** Opening Given data block **

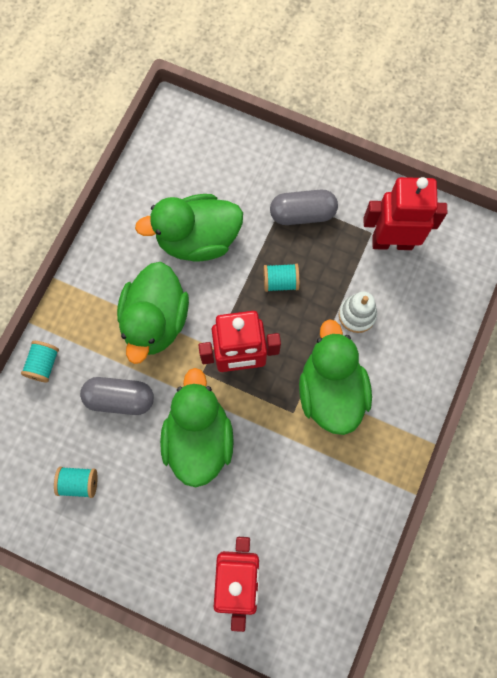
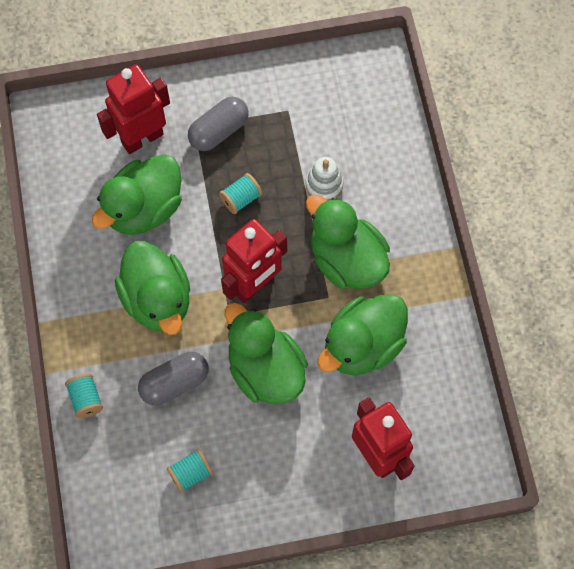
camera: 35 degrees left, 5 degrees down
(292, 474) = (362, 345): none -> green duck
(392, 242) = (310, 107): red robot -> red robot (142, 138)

** Closing Given data block **
** Opening Given data block **

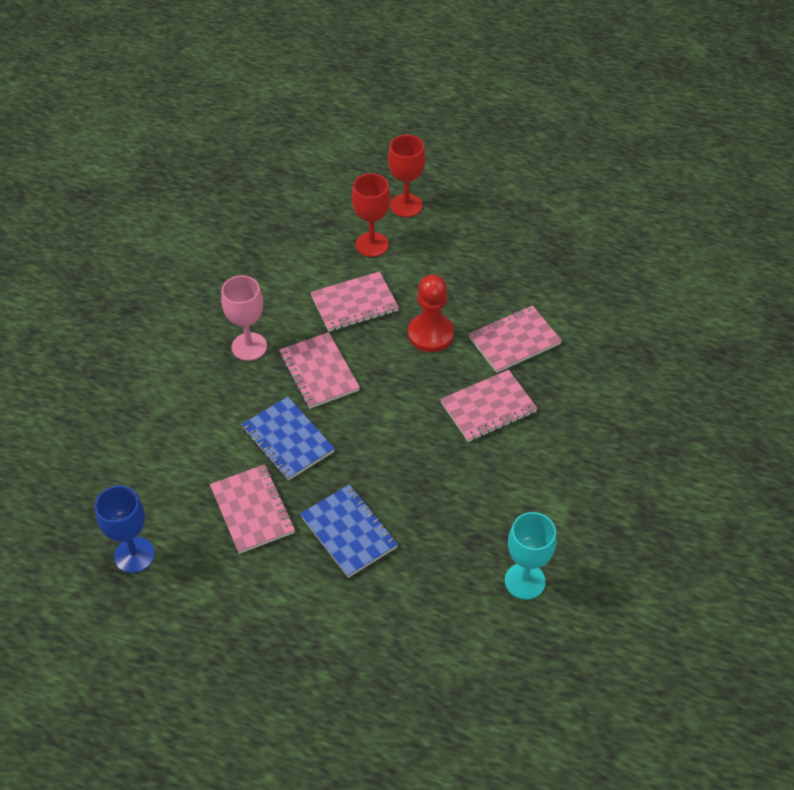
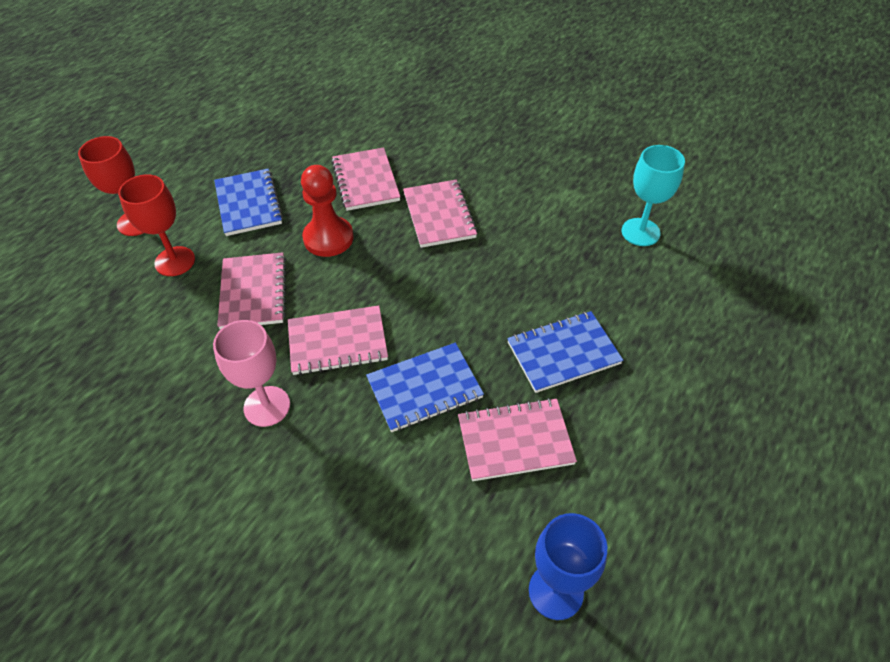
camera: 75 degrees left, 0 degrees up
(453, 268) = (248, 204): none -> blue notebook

** Closing Given data block **

## [Exercise aim]
Would you output, from the records above, exactly the run of lines that starts at the line containing "camera: 35 degrees left, 5 degrees down" and ends at the line containing "(392, 242) = (310, 107): red", and only that run?

## [Written response]
camera: 35 degrees left, 5 degrees down
(292, 474) = (362, 345): none -> green duck
(392, 242) = (310, 107): red robot -> red robot (142, 138)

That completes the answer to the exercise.